## WORK TO BE COMPLETED
For the entries below, report the number of lines where the string "white" appears, and only that number.

## DATA SHOWN
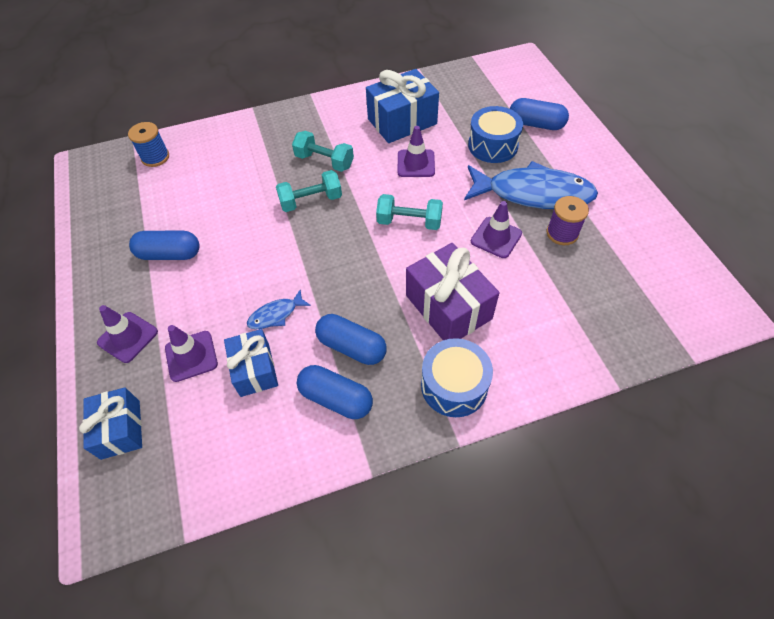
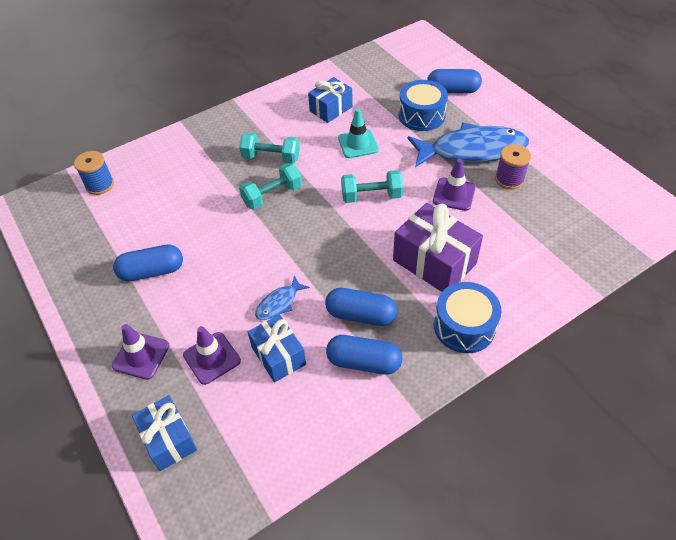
camera: 15 degrees left, 5 degrees down
(402, 121) = (331, 109): blue gift -> blue gift, size x0.65
(416, 163) = (358, 144): purple traffic cone -> turquoise traffic cone

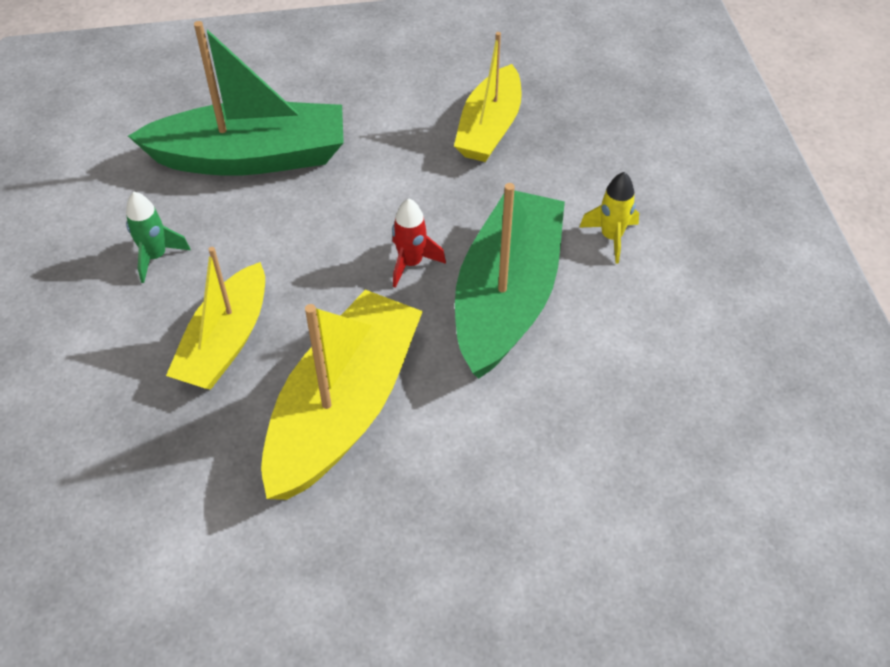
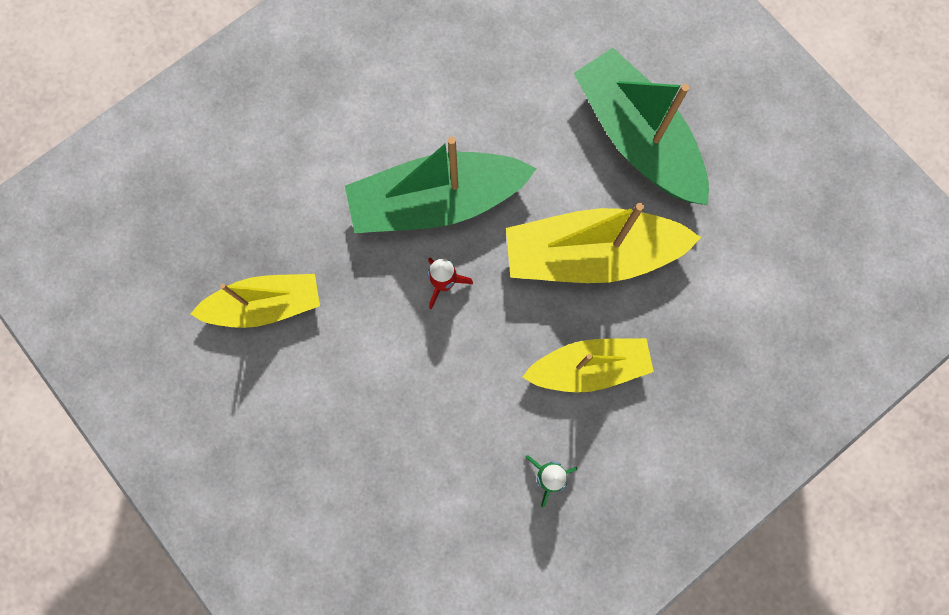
camera: 120 degrees left, 25 degrees up
(251, 157) = (405, 478): green boat -> green boat (637, 138)
(611, 237) = (338, 159): yellow rocket -> none

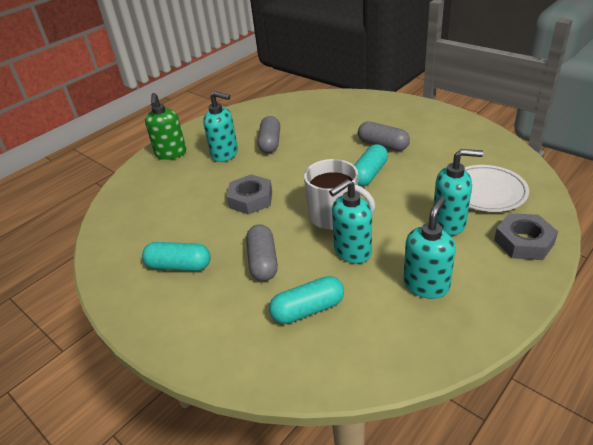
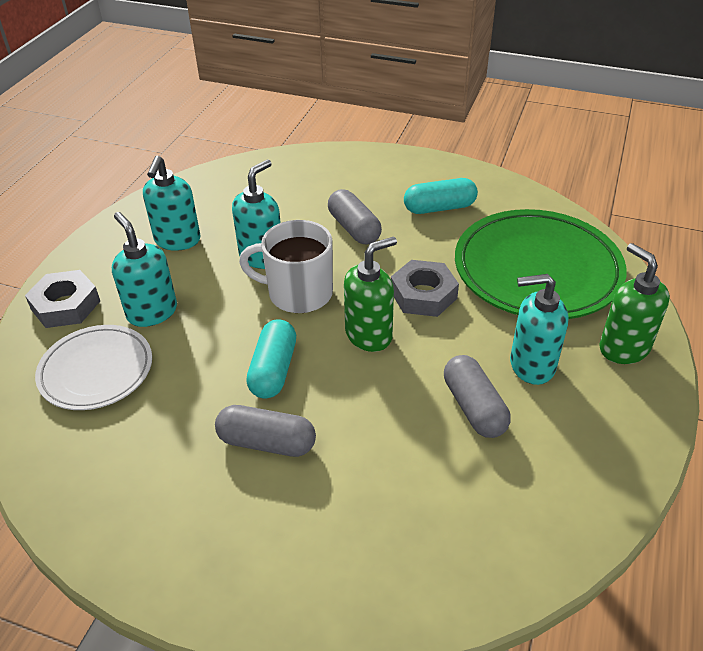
camera: 155 degrees right, 5 degrees up
(165, 200) = (537, 270): none -> green plate
(301, 182) = (369, 335): none -> green soap dispenser
(308, 309) = (286, 200): turquoise capsule -> none
(449, 223) = (152, 312): turquoise soap dispenser -> turquoise soap dispenser turned 75 degrees clockwise

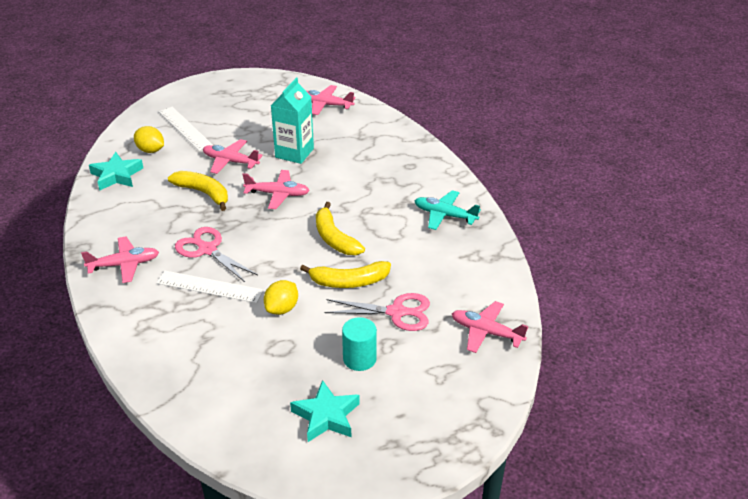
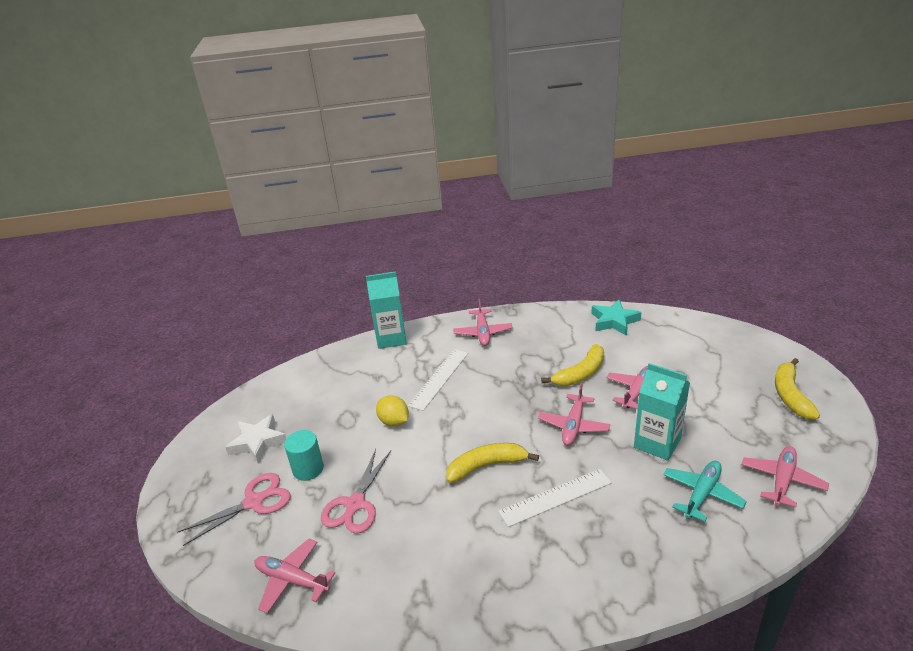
camera: 105 degrees right, 5 degrees down
(126, 342) = (391, 338): none -> turquoise carton
(150, 150) = (658, 338): yellow lemon -> none
(185, 128) = (704, 359): white ruler -> white ruler (555, 497)
(207, 249) = (491, 377): pink scissors -> pink scissors (254, 502)
(326, 416) = (258, 442): turquoise star -> white star
(349, 282) = (414, 471): yellow banana -> yellow banana (790, 395)
(444, 215) = (509, 579): turquoise plane -> turquoise plane (702, 494)
(486, 332) = (292, 580): pink plane -> pink plane turned 105 degrees counterclockwise

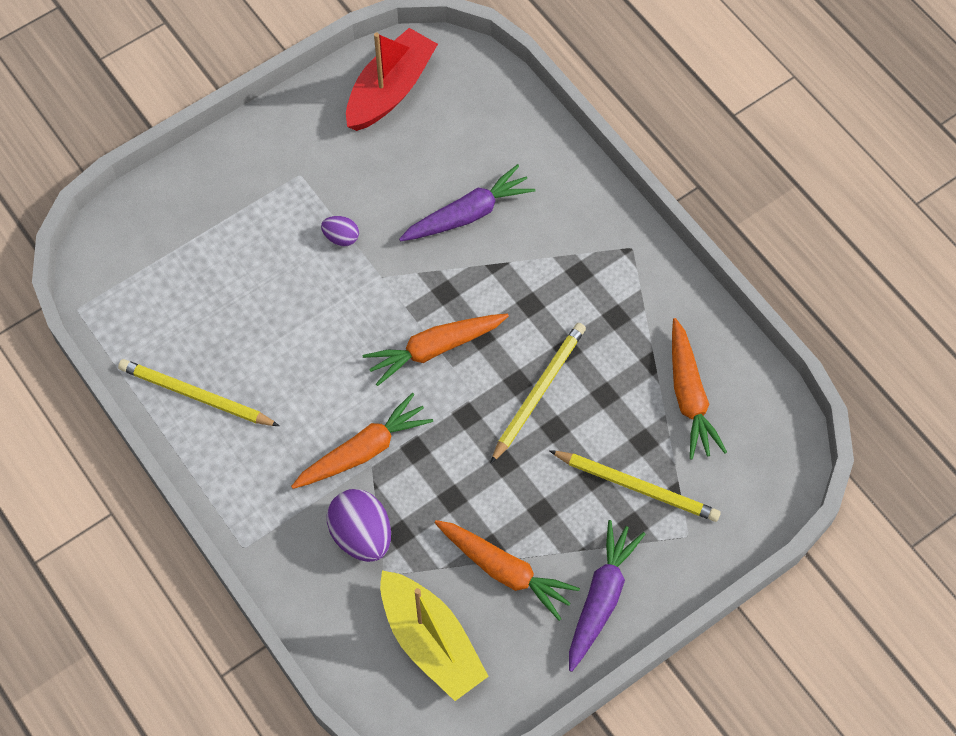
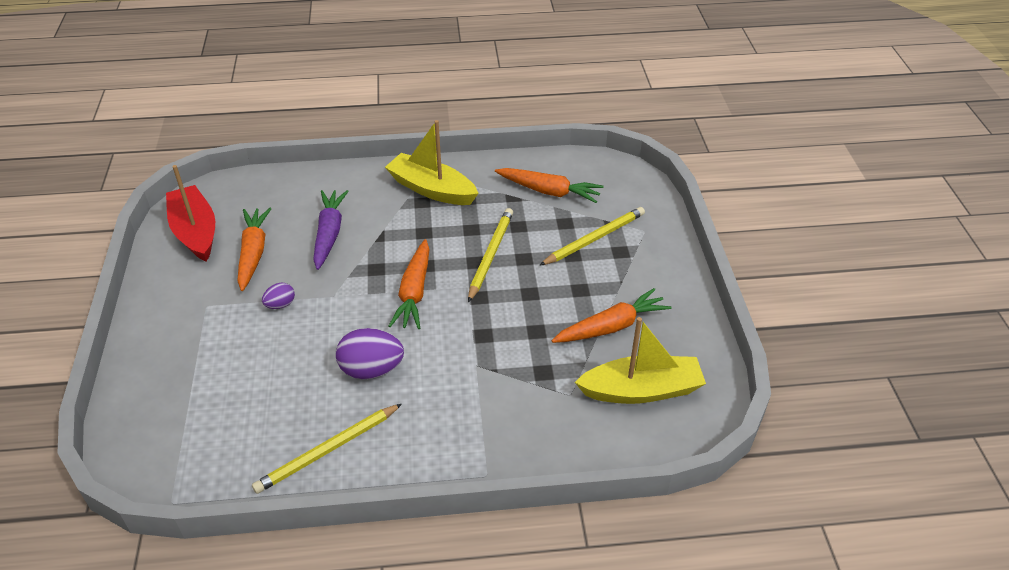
camera: 60 degrees left, 20 degrees down
(361, 535) = (529, 395): purple egg -> purple egg (371, 370)
(364, 450) = (461, 364): orange carrot -> orange carrot (253, 253)
(538, 391) = (490, 255): yellow pencil -> yellow pencil turned 45 degrees clockwise
(601, 597) = (662, 287): purple carrot -> none
(607, 270) = (431, 189): none -> yellow boat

## SOLUTION FOR THIS EXERCISE
2